The data below:

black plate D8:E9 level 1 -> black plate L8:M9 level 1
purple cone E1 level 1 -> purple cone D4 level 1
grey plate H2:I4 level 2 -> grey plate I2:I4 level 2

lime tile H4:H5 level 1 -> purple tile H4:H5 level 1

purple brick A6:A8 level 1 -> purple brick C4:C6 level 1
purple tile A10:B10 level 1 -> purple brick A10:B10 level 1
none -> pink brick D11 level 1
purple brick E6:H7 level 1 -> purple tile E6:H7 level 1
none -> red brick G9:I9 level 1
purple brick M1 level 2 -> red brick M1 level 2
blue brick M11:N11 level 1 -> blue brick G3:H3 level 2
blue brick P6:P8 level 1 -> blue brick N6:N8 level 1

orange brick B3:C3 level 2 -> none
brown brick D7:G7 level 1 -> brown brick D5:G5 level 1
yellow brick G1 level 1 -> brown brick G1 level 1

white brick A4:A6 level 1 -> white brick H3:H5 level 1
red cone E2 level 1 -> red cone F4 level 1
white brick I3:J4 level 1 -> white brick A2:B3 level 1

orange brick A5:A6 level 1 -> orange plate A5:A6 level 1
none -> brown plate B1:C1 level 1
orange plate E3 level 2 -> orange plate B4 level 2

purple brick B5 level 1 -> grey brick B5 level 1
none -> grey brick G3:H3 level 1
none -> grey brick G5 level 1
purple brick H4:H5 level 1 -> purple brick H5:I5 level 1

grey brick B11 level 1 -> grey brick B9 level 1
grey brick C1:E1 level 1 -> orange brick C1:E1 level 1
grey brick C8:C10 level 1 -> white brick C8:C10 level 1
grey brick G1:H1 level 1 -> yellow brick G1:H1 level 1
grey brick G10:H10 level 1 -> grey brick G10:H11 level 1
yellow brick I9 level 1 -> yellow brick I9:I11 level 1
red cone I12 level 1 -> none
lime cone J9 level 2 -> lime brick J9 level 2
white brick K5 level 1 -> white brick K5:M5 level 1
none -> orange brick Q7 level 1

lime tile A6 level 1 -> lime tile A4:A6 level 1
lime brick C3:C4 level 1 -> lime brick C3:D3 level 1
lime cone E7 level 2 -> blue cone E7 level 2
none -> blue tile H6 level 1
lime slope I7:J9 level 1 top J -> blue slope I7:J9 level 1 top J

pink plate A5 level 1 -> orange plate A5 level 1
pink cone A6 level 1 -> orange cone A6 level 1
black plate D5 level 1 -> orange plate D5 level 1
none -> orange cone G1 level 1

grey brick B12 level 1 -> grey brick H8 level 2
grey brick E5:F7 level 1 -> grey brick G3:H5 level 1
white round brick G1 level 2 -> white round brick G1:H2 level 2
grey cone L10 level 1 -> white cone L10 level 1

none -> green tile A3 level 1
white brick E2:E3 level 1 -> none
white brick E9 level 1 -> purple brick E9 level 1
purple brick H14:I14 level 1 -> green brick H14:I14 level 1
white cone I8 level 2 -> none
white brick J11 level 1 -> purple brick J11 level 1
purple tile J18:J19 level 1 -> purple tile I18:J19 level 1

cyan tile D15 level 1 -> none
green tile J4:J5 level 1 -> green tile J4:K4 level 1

End of The data.

### What to work on
Go through the entries and copy every line with "blue".

### Task output
blue brick M11:N11 level 1 -> blue brick G3:H3 level 2
blue brick P6:P8 level 1 -> blue brick N6:N8 level 1
lime cone E7 level 2 -> blue cone E7 level 2
none -> blue tile H6 level 1
lime slope I7:J9 level 1 top J -> blue slope I7:J9 level 1 top J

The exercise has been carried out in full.